(EXCERPTED DATA)
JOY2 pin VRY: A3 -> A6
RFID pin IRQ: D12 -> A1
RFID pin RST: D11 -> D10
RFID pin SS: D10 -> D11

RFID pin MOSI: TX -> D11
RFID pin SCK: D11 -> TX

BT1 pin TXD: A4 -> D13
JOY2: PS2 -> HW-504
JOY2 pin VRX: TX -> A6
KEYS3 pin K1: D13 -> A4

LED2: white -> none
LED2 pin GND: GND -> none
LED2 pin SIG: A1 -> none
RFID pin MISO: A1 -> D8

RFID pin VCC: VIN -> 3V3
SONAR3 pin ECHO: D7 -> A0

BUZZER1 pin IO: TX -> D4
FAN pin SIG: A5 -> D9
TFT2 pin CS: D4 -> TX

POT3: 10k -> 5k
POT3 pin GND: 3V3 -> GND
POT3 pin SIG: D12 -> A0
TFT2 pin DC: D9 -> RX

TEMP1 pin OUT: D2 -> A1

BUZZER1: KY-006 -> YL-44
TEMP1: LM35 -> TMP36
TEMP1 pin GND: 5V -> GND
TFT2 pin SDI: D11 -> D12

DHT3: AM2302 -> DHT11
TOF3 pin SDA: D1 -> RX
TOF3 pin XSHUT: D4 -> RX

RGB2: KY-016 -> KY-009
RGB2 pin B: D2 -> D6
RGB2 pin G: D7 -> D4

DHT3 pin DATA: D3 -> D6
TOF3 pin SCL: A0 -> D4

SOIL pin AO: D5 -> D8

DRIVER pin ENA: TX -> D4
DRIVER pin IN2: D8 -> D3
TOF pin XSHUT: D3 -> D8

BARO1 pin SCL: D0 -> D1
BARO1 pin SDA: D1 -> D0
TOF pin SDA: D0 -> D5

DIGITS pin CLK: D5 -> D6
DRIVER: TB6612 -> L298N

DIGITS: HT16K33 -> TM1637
(End EXCERPTED DATA)
**WHAT THE TASK REQUIRES:** Show all lines in the preceding material that have "RFID" in them.

**RESPONSE TO THIS EXERCISE:**
RFID pin IRQ: D12 -> A1
RFID pin RST: D11 -> D10
RFID pin SS: D10 -> D11
RFID pin MOSI: TX -> D11
RFID pin SCK: D11 -> TX
RFID pin MISO: A1 -> D8
RFID pin VCC: VIN -> 3V3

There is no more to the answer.